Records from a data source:
⟨

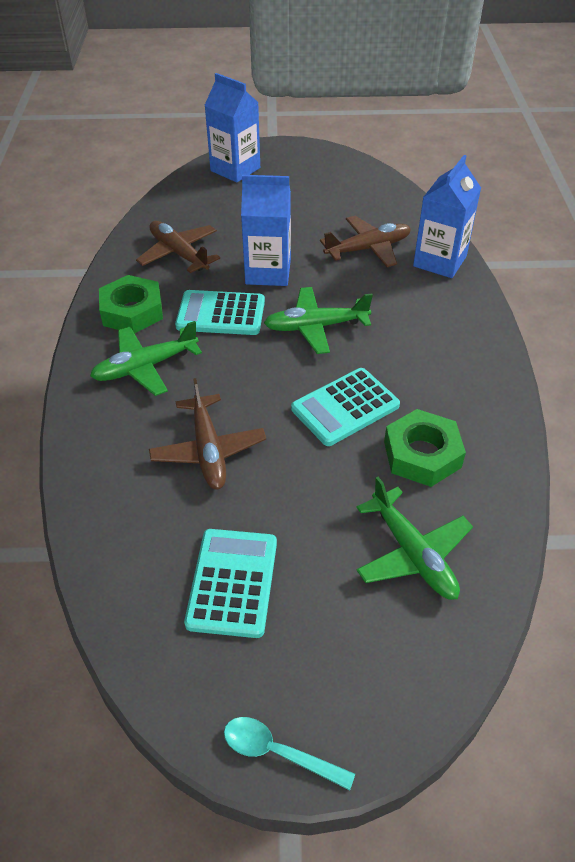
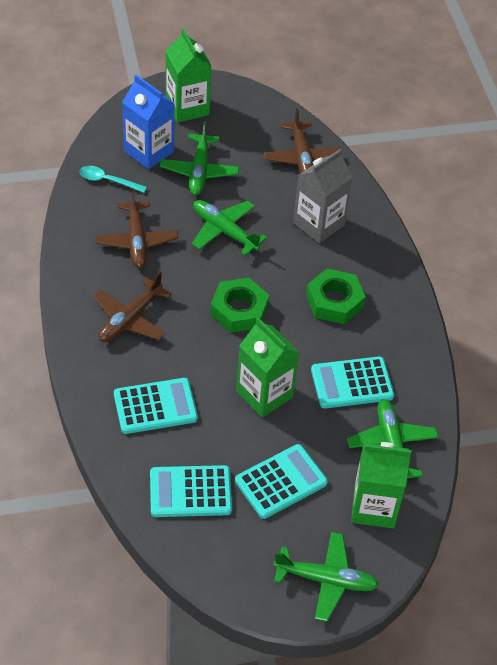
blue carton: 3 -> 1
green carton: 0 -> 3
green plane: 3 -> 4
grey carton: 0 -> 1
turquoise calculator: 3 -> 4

⟩

Exercise objective
Go through the entries above and pull out each line with "carton" in it.

Task solution
blue carton: 3 -> 1
green carton: 0 -> 3
grey carton: 0 -> 1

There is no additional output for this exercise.